DATASET EXTRACT:
=== Begin Enclosure ===

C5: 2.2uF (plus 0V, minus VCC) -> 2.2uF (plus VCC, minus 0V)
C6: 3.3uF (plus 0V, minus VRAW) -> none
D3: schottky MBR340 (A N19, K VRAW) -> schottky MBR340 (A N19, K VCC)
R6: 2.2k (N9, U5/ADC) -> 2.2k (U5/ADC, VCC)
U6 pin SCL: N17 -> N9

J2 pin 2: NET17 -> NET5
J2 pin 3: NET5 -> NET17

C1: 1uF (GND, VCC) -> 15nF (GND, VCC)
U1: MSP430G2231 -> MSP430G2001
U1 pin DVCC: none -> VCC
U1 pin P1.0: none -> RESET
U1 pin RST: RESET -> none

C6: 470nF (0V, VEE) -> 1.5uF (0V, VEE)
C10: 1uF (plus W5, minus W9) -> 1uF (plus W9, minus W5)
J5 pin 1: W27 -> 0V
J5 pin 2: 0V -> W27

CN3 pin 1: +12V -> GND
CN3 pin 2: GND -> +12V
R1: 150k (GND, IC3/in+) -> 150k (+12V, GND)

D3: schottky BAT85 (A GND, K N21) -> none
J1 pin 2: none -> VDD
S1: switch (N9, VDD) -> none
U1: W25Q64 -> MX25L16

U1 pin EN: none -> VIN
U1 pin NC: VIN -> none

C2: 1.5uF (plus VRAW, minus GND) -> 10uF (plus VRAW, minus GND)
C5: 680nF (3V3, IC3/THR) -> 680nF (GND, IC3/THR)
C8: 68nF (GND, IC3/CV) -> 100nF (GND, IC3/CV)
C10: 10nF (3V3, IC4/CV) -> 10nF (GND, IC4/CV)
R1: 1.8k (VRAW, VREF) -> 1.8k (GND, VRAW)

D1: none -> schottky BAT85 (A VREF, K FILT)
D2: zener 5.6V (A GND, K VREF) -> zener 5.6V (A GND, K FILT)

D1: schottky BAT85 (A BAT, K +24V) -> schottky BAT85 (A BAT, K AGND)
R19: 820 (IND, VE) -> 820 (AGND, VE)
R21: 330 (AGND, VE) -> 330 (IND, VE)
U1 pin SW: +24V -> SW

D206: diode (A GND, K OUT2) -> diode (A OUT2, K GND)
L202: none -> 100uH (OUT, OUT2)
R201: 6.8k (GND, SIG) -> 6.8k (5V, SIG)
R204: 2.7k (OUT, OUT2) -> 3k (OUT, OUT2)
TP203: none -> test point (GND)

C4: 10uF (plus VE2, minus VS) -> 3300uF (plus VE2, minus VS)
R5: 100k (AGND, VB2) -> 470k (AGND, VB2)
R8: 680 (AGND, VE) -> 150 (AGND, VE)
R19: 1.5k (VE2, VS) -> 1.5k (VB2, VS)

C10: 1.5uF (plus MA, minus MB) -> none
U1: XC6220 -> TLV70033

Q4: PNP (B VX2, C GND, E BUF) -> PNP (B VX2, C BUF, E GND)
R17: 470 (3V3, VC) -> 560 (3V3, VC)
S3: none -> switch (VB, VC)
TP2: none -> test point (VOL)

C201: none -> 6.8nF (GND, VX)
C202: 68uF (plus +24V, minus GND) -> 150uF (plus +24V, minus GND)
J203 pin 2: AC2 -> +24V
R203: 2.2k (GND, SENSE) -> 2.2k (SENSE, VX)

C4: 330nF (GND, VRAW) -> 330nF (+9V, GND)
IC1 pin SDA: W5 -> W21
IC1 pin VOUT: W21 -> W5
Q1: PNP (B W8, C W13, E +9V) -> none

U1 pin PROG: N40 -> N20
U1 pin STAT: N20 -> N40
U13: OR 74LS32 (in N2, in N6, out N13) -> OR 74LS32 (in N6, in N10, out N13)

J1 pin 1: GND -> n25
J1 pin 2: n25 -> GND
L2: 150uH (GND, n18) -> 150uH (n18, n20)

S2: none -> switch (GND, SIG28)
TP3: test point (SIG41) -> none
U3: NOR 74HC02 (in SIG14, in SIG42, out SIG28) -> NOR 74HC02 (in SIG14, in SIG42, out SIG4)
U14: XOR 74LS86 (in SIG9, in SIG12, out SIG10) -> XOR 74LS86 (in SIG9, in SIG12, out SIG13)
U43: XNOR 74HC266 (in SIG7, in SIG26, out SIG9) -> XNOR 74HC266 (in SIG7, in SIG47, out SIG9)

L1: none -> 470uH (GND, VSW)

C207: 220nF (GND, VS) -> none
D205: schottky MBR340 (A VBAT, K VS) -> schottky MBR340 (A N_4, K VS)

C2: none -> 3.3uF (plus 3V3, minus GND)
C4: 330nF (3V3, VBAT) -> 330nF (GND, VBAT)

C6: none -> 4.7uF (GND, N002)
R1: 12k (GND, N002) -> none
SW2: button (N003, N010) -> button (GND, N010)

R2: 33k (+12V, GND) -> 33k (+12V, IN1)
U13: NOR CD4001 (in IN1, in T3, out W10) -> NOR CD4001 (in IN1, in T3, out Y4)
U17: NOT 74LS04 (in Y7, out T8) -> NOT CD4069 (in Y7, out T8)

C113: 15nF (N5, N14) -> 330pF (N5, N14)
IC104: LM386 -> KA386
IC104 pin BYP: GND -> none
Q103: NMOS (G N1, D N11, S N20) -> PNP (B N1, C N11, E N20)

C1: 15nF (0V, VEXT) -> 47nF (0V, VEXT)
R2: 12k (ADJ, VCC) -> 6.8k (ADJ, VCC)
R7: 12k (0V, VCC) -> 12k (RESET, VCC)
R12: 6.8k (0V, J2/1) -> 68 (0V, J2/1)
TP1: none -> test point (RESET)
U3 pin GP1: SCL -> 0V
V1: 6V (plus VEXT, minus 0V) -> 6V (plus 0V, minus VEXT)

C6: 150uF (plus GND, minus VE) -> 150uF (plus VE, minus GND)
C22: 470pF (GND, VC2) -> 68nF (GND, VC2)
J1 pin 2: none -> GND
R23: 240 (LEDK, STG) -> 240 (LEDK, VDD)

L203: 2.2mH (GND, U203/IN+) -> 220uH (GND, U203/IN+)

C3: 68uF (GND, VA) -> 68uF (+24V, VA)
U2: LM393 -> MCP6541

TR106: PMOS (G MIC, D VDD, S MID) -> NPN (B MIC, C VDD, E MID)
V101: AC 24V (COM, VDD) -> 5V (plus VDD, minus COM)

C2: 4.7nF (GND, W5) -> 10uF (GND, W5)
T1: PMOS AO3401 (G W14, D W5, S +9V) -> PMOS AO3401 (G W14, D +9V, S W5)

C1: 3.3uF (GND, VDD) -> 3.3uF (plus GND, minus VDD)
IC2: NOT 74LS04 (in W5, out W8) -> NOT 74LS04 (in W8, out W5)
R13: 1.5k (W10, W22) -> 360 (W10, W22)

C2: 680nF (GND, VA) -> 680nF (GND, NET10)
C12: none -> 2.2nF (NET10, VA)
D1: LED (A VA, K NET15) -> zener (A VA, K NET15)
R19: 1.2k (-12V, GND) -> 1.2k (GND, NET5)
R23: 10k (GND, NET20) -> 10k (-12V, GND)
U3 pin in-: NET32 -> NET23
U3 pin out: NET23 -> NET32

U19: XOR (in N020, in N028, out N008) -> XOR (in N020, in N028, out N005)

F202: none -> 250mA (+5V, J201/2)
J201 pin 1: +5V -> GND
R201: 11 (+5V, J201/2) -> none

=== End Enclosure ===

Output the data exactly, in full.

C5: 2.2uF (plus 0V, minus VCC) -> 2.2uF (plus VCC, minus 0V)
C6: 3.3uF (plus 0V, minus VRAW) -> none
D3: schottky MBR340 (A N19, K VRAW) -> schottky MBR340 (A N19, K VCC)
R6: 2.2k (N9, U5/ADC) -> 2.2k (U5/ADC, VCC)
U6 pin SCL: N17 -> N9

J2 pin 2: NET17 -> NET5
J2 pin 3: NET5 -> NET17

C1: 1uF (GND, VCC) -> 15nF (GND, VCC)
U1: MSP430G2231 -> MSP430G2001
U1 pin DVCC: none -> VCC
U1 pin P1.0: none -> RESET
U1 pin RST: RESET -> none

C6: 470nF (0V, VEE) -> 1.5uF (0V, VEE)
C10: 1uF (plus W5, minus W9) -> 1uF (plus W9, minus W5)
J5 pin 1: W27 -> 0V
J5 pin 2: 0V -> W27

CN3 pin 1: +12V -> GND
CN3 pin 2: GND -> +12V
R1: 150k (GND, IC3/in+) -> 150k (+12V, GND)

D3: schottky BAT85 (A GND, K N21) -> none
J1 pin 2: none -> VDD
S1: switch (N9, VDD) -> none
U1: W25Q64 -> MX25L16

U1 pin EN: none -> VIN
U1 pin NC: VIN -> none

C2: 1.5uF (plus VRAW, minus GND) -> 10uF (plus VRAW, minus GND)
C5: 680nF (3V3, IC3/THR) -> 680nF (GND, IC3/THR)
C8: 68nF (GND, IC3/CV) -> 100nF (GND, IC3/CV)
C10: 10nF (3V3, IC4/CV) -> 10nF (GND, IC4/CV)
R1: 1.8k (VRAW, VREF) -> 1.8k (GND, VRAW)

D1: none -> schottky BAT85 (A VREF, K FILT)
D2: zener 5.6V (A GND, K VREF) -> zener 5.6V (A GND, K FILT)

D1: schottky BAT85 (A BAT, K +24V) -> schottky BAT85 (A BAT, K AGND)
R19: 820 (IND, VE) -> 820 (AGND, VE)
R21: 330 (AGND, VE) -> 330 (IND, VE)
U1 pin SW: +24V -> SW

D206: diode (A GND, K OUT2) -> diode (A OUT2, K GND)
L202: none -> 100uH (OUT, OUT2)
R201: 6.8k (GND, SIG) -> 6.8k (5V, SIG)
R204: 2.7k (OUT, OUT2) -> 3k (OUT, OUT2)
TP203: none -> test point (GND)

C4: 10uF (plus VE2, minus VS) -> 3300uF (plus VE2, minus VS)
R5: 100k (AGND, VB2) -> 470k (AGND, VB2)
R8: 680 (AGND, VE) -> 150 (AGND, VE)
R19: 1.5k (VE2, VS) -> 1.5k (VB2, VS)

C10: 1.5uF (plus MA, minus MB) -> none
U1: XC6220 -> TLV70033

Q4: PNP (B VX2, C GND, E BUF) -> PNP (B VX2, C BUF, E GND)
R17: 470 (3V3, VC) -> 560 (3V3, VC)
S3: none -> switch (VB, VC)
TP2: none -> test point (VOL)

C201: none -> 6.8nF (GND, VX)
C202: 68uF (plus +24V, minus GND) -> 150uF (plus +24V, minus GND)
J203 pin 2: AC2 -> +24V
R203: 2.2k (GND, SENSE) -> 2.2k (SENSE, VX)

C4: 330nF (GND, VRAW) -> 330nF (+9V, GND)
IC1 pin SDA: W5 -> W21
IC1 pin VOUT: W21 -> W5
Q1: PNP (B W8, C W13, E +9V) -> none

U1 pin PROG: N40 -> N20
U1 pin STAT: N20 -> N40
U13: OR 74LS32 (in N2, in N6, out N13) -> OR 74LS32 (in N6, in N10, out N13)

J1 pin 1: GND -> n25
J1 pin 2: n25 -> GND
L2: 150uH (GND, n18) -> 150uH (n18, n20)

S2: none -> switch (GND, SIG28)
TP3: test point (SIG41) -> none
U3: NOR 74HC02 (in SIG14, in SIG42, out SIG28) -> NOR 74HC02 (in SIG14, in SIG42, out SIG4)
U14: XOR 74LS86 (in SIG9, in SIG12, out SIG10) -> XOR 74LS86 (in SIG9, in SIG12, out SIG13)
U43: XNOR 74HC266 (in SIG7, in SIG26, out SIG9) -> XNOR 74HC266 (in SIG7, in SIG47, out SIG9)

L1: none -> 470uH (GND, VSW)

C207: 220nF (GND, VS) -> none
D205: schottky MBR340 (A VBAT, K VS) -> schottky MBR340 (A N_4, K VS)

C2: none -> 3.3uF (plus 3V3, minus GND)
C4: 330nF (3V3, VBAT) -> 330nF (GND, VBAT)

C6: none -> 4.7uF (GND, N002)
R1: 12k (GND, N002) -> none
SW2: button (N003, N010) -> button (GND, N010)

R2: 33k (+12V, GND) -> 33k (+12V, IN1)
U13: NOR CD4001 (in IN1, in T3, out W10) -> NOR CD4001 (in IN1, in T3, out Y4)
U17: NOT 74LS04 (in Y7, out T8) -> NOT CD4069 (in Y7, out T8)

C113: 15nF (N5, N14) -> 330pF (N5, N14)
IC104: LM386 -> KA386
IC104 pin BYP: GND -> none
Q103: NMOS (G N1, D N11, S N20) -> PNP (B N1, C N11, E N20)

C1: 15nF (0V, VEXT) -> 47nF (0V, VEXT)
R2: 12k (ADJ, VCC) -> 6.8k (ADJ, VCC)
R7: 12k (0V, VCC) -> 12k (RESET, VCC)
R12: 6.8k (0V, J2/1) -> 68 (0V, J2/1)
TP1: none -> test point (RESET)
U3 pin GP1: SCL -> 0V
V1: 6V (plus VEXT, minus 0V) -> 6V (plus 0V, minus VEXT)

C6: 150uF (plus GND, minus VE) -> 150uF (plus VE, minus GND)
C22: 470pF (GND, VC2) -> 68nF (GND, VC2)
J1 pin 2: none -> GND
R23: 240 (LEDK, STG) -> 240 (LEDK, VDD)

L203: 2.2mH (GND, U203/IN+) -> 220uH (GND, U203/IN+)

C3: 68uF (GND, VA) -> 68uF (+24V, VA)
U2: LM393 -> MCP6541

TR106: PMOS (G MIC, D VDD, S MID) -> NPN (B MIC, C VDD, E MID)
V101: AC 24V (COM, VDD) -> 5V (plus VDD, minus COM)

C2: 4.7nF (GND, W5) -> 10uF (GND, W5)
T1: PMOS AO3401 (G W14, D W5, S +9V) -> PMOS AO3401 (G W14, D +9V, S W5)

C1: 3.3uF (GND, VDD) -> 3.3uF (plus GND, minus VDD)
IC2: NOT 74LS04 (in W5, out W8) -> NOT 74LS04 (in W8, out W5)
R13: 1.5k (W10, W22) -> 360 (W10, W22)

C2: 680nF (GND, VA) -> 680nF (GND, NET10)
C12: none -> 2.2nF (NET10, VA)
D1: LED (A VA, K NET15) -> zener (A VA, K NET15)
R19: 1.2k (-12V, GND) -> 1.2k (GND, NET5)
R23: 10k (GND, NET20) -> 10k (-12V, GND)
U3 pin in-: NET32 -> NET23
U3 pin out: NET23 -> NET32

U19: XOR (in N020, in N028, out N008) -> XOR (in N020, in N028, out N005)

F202: none -> 250mA (+5V, J201/2)
J201 pin 1: +5V -> GND
R201: 11 (+5V, J201/2) -> none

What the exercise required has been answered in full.